##### PROVIDED RECORDS #####
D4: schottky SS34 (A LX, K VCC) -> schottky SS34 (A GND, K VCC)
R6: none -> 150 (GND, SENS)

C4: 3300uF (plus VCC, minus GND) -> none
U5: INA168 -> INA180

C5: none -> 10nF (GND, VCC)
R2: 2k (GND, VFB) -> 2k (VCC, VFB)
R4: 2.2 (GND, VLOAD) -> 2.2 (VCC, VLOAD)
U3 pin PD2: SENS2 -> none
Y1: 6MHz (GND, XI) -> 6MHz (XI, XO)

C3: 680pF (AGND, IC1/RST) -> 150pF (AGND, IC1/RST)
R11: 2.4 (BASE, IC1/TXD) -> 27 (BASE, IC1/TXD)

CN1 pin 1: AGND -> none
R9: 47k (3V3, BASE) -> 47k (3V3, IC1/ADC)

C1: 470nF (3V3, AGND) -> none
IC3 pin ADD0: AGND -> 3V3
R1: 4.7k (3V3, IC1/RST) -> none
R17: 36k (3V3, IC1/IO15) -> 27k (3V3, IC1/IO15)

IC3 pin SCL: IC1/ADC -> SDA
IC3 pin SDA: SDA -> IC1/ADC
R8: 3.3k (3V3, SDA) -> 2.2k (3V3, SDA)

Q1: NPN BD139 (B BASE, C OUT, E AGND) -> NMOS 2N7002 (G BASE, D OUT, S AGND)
#####
| TASK TO COMPLETE |
Please reproduce, exactly as they appear above, the lines from the line containing "R6: none -> 150 (GND, SENS)" up to and including the line containing "C1: 470nF (3V3, AGND) -> none".

| SOLUTION TO THIS EXERCISE |
R6: none -> 150 (GND, SENS)

C4: 3300uF (plus VCC, minus GND) -> none
U5: INA168 -> INA180

C5: none -> 10nF (GND, VCC)
R2: 2k (GND, VFB) -> 2k (VCC, VFB)
R4: 2.2 (GND, VLOAD) -> 2.2 (VCC, VLOAD)
U3 pin PD2: SENS2 -> none
Y1: 6MHz (GND, XI) -> 6MHz (XI, XO)

C3: 680pF (AGND, IC1/RST) -> 150pF (AGND, IC1/RST)
R11: 2.4 (BASE, IC1/TXD) -> 27 (BASE, IC1/TXD)

CN1 pin 1: AGND -> none
R9: 47k (3V3, BASE) -> 47k (3V3, IC1/ADC)

C1: 470nF (3V3, AGND) -> none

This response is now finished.